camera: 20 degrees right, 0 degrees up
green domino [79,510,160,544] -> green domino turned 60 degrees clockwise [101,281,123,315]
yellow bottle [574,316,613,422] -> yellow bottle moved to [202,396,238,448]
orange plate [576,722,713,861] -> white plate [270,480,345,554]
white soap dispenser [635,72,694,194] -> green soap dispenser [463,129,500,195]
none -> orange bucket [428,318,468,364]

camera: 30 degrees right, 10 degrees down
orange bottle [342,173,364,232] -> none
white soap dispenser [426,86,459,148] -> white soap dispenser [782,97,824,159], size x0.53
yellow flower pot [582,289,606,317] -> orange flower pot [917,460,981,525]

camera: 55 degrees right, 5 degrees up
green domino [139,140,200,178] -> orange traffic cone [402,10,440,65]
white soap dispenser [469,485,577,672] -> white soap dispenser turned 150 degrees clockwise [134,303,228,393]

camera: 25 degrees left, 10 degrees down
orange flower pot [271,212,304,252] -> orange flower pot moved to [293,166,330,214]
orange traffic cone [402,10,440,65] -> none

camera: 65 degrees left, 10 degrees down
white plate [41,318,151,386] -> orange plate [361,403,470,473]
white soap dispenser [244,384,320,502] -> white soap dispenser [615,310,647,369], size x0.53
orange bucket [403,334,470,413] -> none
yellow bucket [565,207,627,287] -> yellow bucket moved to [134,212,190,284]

--

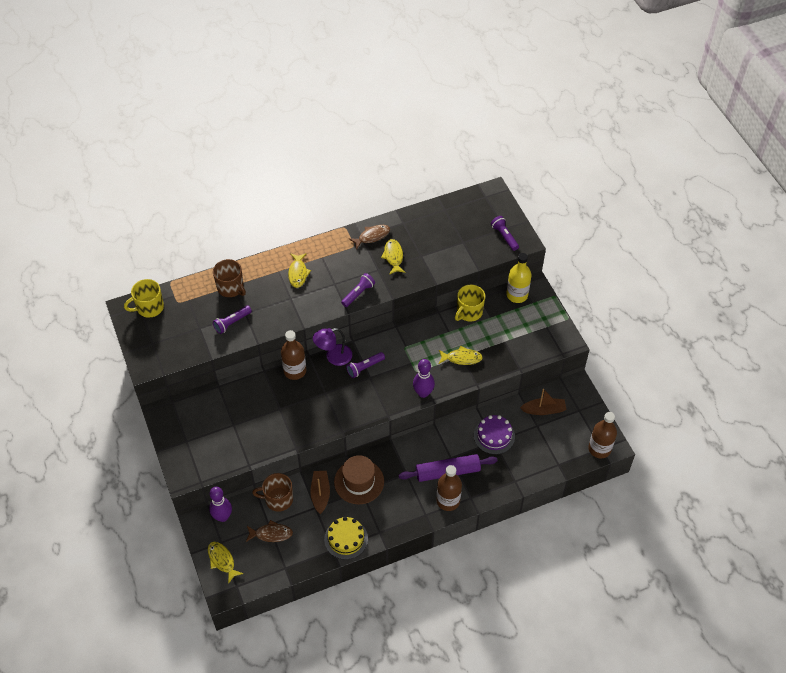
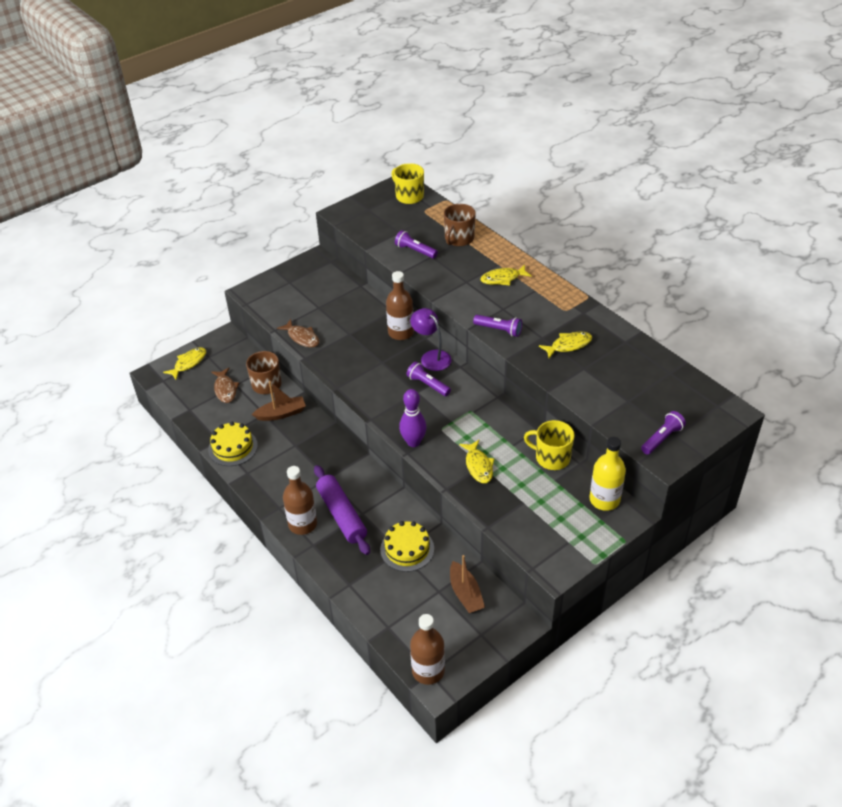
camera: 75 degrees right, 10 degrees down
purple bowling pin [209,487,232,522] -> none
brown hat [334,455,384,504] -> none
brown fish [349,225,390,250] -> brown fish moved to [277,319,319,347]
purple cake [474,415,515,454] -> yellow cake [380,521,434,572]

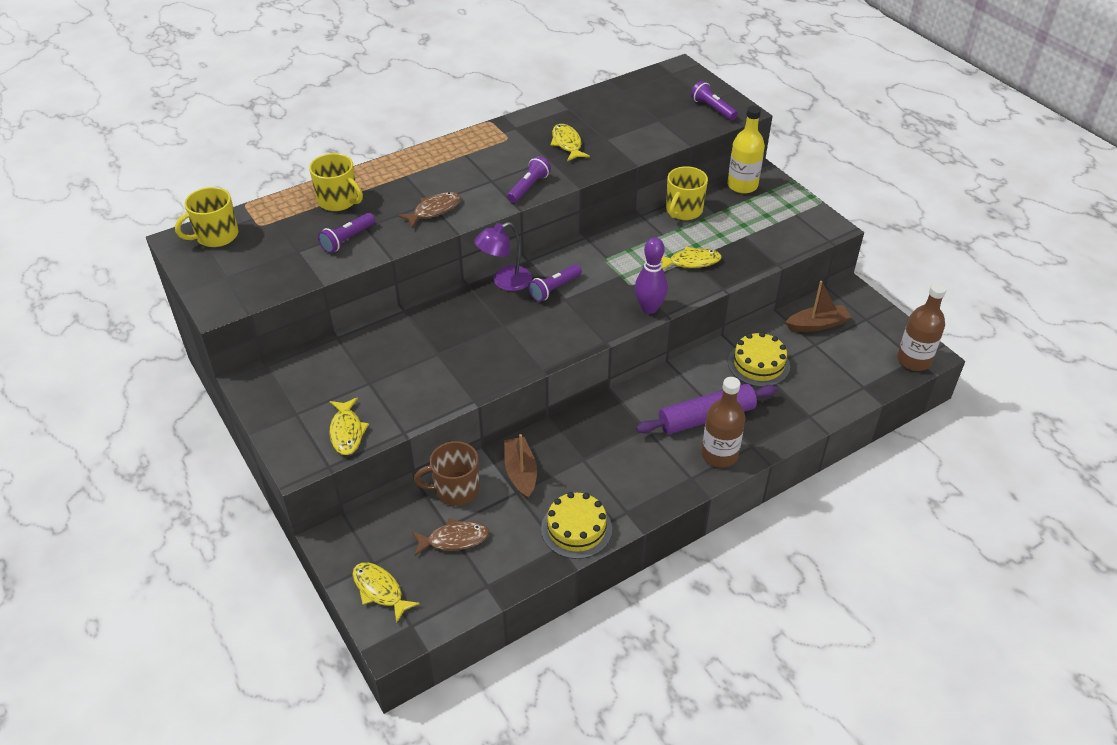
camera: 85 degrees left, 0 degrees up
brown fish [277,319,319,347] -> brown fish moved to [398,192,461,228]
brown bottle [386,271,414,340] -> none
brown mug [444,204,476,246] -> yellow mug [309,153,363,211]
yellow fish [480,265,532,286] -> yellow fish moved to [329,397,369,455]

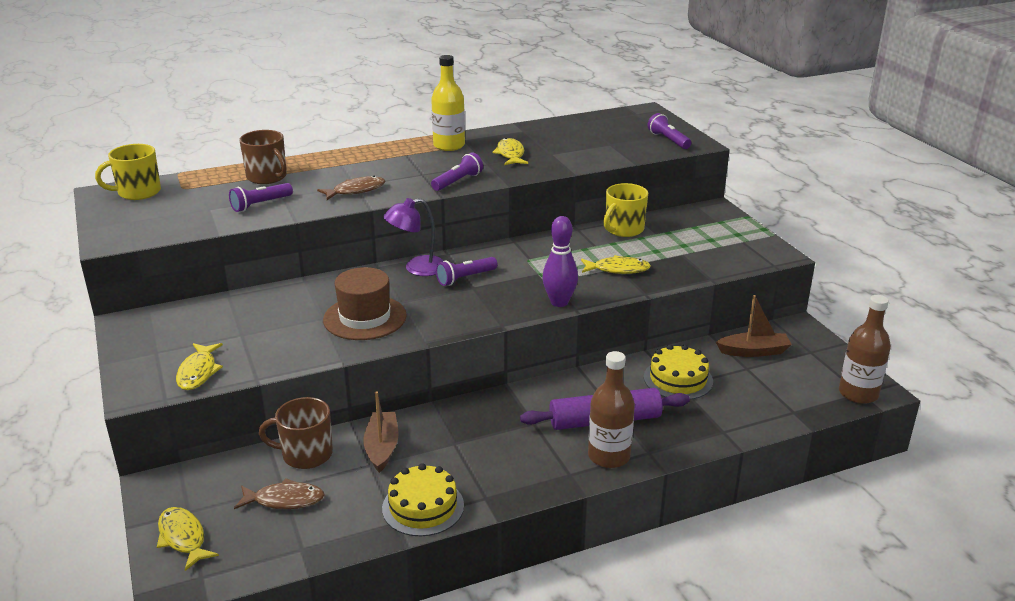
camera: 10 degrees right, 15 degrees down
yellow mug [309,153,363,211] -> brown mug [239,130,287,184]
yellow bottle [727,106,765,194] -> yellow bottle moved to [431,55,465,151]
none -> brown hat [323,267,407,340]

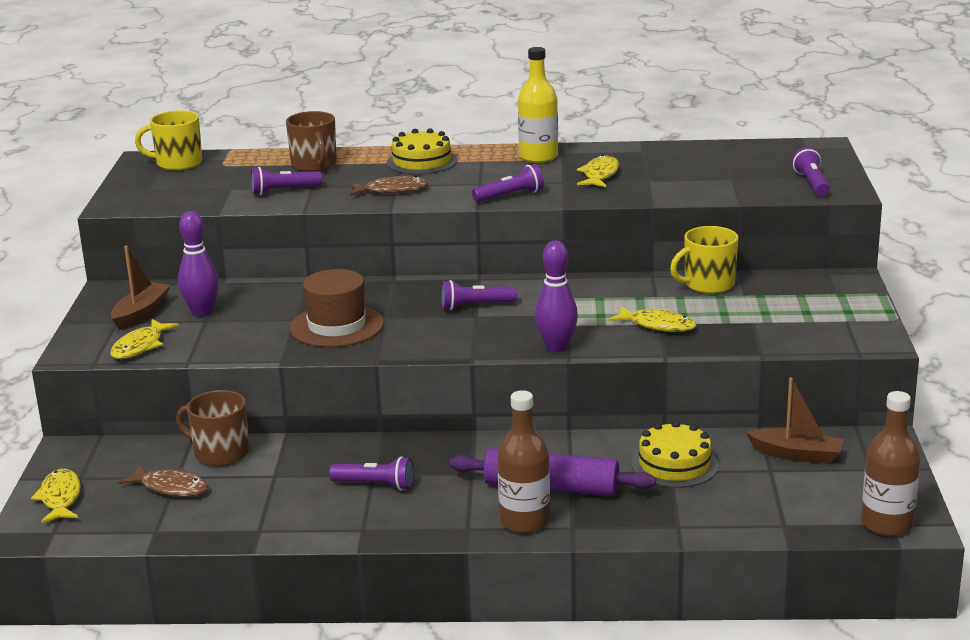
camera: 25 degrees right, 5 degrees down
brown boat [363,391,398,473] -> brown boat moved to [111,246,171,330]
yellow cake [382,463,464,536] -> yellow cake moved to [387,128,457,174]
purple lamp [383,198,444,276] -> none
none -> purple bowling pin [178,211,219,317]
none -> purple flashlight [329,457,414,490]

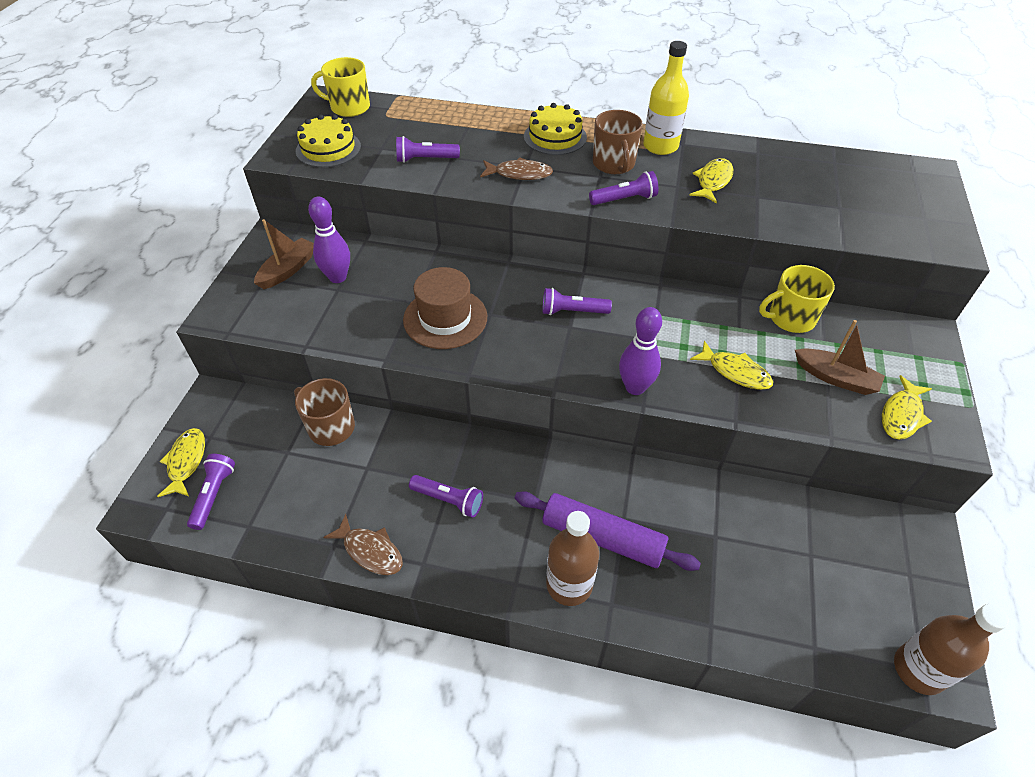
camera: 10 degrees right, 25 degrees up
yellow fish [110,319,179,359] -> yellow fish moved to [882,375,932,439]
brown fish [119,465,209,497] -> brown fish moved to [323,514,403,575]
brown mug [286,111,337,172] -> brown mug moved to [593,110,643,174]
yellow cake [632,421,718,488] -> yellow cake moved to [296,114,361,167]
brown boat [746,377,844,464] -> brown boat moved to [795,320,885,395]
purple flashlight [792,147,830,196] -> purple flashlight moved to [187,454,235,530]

▸ Work to be completed:
Beginning with the line containing "white soap dispenser [244,384,320,502]" in the material above, copy every line exactly until you have copied the line containing "yellow bucket [565,207,627,287]".

▸ Exercise solution:
white soap dispenser [244,384,320,502] -> white soap dispenser [615,310,647,369], size x0.53
orange bucket [403,334,470,413] -> none
yellow bucket [565,207,627,287] -> yellow bucket moved to [134,212,190,284]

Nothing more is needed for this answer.